START Source records

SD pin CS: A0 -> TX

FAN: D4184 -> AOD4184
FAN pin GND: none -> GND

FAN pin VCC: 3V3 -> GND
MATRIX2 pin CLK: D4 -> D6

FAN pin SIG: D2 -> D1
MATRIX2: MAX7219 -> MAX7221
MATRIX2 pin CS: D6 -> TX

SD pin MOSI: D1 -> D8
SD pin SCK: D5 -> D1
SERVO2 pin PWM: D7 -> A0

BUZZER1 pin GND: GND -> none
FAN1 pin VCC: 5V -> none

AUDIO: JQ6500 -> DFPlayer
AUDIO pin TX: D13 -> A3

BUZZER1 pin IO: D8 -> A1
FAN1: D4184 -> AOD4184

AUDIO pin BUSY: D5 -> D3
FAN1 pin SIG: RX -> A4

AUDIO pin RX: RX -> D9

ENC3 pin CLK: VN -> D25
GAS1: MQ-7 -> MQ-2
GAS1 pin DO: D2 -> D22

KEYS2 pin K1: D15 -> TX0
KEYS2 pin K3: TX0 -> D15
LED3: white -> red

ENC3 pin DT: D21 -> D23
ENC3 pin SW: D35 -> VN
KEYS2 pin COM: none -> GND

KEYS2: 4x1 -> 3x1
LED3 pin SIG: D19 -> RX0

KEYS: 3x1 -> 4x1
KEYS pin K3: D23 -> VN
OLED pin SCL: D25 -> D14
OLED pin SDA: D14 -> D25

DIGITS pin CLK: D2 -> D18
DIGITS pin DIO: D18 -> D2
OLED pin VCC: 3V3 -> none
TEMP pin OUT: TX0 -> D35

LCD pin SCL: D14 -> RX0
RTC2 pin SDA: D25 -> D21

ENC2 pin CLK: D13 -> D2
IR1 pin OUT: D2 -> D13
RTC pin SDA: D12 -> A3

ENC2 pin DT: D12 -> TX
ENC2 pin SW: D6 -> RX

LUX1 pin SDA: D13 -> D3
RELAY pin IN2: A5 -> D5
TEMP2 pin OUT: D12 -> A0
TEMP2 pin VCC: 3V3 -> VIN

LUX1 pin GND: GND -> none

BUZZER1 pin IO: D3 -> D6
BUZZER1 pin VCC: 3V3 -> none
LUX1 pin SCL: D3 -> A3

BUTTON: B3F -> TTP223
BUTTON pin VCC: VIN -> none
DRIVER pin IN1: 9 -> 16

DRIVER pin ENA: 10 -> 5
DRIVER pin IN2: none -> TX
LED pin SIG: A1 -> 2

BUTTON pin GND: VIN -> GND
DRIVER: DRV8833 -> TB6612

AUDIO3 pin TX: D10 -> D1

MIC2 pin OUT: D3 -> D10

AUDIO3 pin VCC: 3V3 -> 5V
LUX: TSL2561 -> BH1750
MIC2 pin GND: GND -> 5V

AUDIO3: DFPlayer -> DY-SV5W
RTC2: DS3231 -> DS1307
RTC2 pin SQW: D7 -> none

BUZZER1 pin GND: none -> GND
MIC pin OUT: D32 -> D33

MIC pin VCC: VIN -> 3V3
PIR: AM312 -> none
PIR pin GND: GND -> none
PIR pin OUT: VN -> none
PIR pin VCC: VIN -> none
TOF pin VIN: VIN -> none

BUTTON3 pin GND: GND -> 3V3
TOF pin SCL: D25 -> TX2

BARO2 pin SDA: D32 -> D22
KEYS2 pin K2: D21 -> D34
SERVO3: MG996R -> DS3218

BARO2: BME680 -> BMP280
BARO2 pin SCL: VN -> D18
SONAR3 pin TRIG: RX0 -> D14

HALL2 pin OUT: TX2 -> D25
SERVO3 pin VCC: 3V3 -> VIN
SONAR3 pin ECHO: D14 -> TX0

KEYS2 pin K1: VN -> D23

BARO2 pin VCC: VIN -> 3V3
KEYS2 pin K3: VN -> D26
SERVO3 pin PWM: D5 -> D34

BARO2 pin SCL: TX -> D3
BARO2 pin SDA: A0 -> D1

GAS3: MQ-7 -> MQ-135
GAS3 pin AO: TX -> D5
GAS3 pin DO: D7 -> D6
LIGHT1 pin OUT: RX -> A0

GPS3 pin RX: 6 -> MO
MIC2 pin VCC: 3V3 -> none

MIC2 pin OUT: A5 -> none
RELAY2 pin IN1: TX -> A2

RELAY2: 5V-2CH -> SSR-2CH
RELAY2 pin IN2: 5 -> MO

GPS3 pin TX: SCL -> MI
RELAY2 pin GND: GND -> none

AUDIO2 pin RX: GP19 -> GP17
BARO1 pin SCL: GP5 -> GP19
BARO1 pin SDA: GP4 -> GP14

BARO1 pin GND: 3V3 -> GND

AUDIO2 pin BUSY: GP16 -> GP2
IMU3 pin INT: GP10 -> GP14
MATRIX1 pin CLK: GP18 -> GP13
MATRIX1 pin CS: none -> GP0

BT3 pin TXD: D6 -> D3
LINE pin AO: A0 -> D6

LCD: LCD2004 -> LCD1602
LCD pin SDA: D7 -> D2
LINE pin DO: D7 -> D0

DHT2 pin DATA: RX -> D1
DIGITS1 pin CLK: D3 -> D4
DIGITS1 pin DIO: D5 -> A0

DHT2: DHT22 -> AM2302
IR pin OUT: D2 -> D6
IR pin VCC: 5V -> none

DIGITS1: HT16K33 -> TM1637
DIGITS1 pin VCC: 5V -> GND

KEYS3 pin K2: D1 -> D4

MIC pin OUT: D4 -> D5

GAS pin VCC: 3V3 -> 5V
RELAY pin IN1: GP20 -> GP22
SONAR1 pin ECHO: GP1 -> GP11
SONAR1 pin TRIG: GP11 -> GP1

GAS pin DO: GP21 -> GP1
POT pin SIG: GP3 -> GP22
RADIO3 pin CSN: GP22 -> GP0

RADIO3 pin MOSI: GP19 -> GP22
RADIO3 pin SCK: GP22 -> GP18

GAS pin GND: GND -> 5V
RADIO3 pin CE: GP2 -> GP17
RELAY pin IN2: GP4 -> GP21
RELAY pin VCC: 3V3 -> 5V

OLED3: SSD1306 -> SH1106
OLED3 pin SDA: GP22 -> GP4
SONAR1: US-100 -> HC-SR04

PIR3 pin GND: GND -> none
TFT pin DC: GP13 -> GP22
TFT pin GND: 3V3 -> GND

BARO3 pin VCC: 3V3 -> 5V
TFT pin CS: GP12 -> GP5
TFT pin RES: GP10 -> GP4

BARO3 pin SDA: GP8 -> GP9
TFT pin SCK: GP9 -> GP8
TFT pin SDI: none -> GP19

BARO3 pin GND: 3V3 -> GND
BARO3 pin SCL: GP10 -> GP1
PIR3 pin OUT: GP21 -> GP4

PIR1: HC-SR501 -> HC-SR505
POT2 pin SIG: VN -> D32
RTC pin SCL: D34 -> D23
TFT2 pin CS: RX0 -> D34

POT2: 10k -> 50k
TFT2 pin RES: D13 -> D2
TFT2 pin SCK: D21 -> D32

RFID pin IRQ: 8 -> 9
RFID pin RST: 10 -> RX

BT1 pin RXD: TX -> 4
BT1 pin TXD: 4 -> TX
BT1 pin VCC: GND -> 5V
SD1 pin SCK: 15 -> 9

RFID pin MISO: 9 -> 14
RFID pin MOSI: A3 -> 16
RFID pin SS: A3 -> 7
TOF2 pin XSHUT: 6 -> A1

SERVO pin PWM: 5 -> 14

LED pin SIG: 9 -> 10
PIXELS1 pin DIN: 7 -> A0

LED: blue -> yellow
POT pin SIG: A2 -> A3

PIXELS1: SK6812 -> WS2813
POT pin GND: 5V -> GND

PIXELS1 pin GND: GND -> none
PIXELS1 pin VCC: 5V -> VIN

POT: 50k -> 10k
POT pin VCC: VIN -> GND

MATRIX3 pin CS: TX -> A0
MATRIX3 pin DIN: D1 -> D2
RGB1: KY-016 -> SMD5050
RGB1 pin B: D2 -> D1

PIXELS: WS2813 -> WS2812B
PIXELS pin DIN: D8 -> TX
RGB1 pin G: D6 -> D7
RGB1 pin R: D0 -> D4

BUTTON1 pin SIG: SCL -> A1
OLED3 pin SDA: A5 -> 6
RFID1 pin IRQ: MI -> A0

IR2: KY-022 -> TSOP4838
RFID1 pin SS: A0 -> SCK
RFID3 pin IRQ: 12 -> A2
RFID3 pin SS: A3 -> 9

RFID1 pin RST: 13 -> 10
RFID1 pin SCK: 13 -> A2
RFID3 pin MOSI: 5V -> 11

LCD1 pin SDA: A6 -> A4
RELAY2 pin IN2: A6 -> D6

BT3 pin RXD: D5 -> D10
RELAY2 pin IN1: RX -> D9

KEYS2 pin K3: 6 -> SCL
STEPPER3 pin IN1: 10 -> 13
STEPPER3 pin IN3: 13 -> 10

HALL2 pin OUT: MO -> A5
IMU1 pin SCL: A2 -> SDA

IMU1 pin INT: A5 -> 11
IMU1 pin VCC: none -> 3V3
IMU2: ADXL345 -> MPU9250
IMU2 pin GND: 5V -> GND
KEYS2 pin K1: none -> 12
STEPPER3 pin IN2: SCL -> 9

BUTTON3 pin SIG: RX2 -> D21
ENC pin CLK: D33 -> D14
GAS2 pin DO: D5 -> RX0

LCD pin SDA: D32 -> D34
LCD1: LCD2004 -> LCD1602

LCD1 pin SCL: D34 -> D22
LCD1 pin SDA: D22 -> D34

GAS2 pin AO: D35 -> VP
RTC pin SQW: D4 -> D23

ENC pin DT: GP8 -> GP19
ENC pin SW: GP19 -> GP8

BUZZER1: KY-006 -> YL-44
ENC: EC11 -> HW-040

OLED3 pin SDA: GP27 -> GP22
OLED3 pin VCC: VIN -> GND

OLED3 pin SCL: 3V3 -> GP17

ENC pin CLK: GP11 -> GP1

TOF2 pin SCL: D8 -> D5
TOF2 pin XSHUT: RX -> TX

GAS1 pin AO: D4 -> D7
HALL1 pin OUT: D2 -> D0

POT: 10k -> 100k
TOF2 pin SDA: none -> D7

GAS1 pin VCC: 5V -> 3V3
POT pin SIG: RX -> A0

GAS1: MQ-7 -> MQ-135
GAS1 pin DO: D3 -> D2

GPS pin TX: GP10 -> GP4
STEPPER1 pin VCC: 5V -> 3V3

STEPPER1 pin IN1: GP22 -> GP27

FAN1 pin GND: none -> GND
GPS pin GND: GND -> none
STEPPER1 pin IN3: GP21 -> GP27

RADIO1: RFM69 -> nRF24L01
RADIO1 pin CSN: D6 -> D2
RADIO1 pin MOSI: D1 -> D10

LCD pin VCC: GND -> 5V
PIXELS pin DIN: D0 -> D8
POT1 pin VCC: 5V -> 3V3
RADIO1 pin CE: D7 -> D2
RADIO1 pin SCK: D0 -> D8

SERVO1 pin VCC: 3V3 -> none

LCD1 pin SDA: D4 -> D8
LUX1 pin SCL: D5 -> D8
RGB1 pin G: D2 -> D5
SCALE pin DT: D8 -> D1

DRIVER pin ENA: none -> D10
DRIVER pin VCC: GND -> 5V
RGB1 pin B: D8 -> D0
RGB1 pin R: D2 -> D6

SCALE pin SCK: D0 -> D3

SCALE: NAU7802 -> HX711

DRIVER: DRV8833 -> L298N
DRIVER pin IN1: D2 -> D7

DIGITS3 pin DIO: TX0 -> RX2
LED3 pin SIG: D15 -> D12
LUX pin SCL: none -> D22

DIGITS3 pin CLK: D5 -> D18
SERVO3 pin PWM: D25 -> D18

END Source records

## [Action item]
Whenever the word "DRIVER" shows up in a line of the entries, copy that line.

## [Output for this exercise]
DRIVER pin IN1: 9 -> 16
DRIVER pin ENA: 10 -> 5
DRIVER pin IN2: none -> TX
DRIVER: DRV8833 -> TB6612
DRIVER pin ENA: none -> D10
DRIVER pin VCC: GND -> 5V
DRIVER: DRV8833 -> L298N
DRIVER pin IN1: D2 -> D7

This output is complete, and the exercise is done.